* ASSIGNMENT: Look through the records below for the line with "IC2 pin OUT: N_12 -> N_9" and the line with "D1: schottky SS14", then return those lines and all lines between, exactly.

--------------------

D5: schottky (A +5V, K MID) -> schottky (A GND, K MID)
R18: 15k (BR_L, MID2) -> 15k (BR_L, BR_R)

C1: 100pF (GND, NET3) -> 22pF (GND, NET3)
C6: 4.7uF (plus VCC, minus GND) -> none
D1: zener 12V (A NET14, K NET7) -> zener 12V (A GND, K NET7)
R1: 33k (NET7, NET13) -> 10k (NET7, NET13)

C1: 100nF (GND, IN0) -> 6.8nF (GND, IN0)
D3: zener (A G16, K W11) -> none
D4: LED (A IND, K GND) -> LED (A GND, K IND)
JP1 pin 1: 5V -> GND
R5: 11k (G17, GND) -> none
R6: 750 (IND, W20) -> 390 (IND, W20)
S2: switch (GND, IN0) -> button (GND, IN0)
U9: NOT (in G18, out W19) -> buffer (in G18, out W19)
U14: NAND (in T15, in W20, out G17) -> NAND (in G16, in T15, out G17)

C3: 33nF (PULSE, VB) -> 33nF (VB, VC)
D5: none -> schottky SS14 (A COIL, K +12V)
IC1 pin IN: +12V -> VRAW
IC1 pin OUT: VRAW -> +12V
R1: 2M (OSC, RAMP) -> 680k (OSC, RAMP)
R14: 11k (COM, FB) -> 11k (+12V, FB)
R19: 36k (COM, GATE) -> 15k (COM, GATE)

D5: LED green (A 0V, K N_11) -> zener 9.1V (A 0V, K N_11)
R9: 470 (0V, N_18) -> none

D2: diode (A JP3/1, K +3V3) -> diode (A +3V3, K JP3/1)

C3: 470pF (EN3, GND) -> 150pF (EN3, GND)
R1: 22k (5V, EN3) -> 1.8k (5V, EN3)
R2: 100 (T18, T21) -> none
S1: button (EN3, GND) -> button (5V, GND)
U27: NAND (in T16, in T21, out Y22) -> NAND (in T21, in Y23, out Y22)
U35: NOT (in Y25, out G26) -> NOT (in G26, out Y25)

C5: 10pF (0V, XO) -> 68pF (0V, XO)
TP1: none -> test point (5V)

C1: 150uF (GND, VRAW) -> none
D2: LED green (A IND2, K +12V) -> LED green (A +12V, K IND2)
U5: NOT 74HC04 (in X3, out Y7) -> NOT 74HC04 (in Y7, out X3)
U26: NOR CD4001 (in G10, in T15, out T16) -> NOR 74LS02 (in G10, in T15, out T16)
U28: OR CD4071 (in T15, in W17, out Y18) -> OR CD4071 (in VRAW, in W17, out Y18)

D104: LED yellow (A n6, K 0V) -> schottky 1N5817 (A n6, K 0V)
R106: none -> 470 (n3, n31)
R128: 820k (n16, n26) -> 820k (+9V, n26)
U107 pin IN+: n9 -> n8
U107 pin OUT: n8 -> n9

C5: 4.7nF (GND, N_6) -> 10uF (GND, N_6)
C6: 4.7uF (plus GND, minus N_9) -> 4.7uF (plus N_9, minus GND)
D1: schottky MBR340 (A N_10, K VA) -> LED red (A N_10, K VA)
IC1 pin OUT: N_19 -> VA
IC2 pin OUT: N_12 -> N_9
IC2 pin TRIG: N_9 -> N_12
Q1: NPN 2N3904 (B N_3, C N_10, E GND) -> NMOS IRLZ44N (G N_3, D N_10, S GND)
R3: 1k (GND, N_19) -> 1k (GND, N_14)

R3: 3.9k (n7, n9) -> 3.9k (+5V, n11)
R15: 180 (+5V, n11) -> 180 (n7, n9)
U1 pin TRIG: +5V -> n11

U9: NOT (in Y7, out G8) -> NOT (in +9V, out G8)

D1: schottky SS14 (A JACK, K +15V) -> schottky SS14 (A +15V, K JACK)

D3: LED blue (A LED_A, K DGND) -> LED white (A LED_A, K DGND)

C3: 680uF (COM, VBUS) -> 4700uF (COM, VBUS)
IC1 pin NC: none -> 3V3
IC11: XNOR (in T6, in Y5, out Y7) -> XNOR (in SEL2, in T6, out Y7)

--------------------

* EXERCISE ANSWER:
IC2 pin OUT: N_12 -> N_9
IC2 pin TRIG: N_9 -> N_12
Q1: NPN 2N3904 (B N_3, C N_10, E GND) -> NMOS IRLZ44N (G N_3, D N_10, S GND)
R3: 1k (GND, N_19) -> 1k (GND, N_14)

R3: 3.9k (n7, n9) -> 3.9k (+5V, n11)
R15: 180 (+5V, n11) -> 180 (n7, n9)
U1 pin TRIG: +5V -> n11

U9: NOT (in Y7, out G8) -> NOT (in +9V, out G8)

D1: schottky SS14 (A JACK, K +15V) -> schottky SS14 (A +15V, K JACK)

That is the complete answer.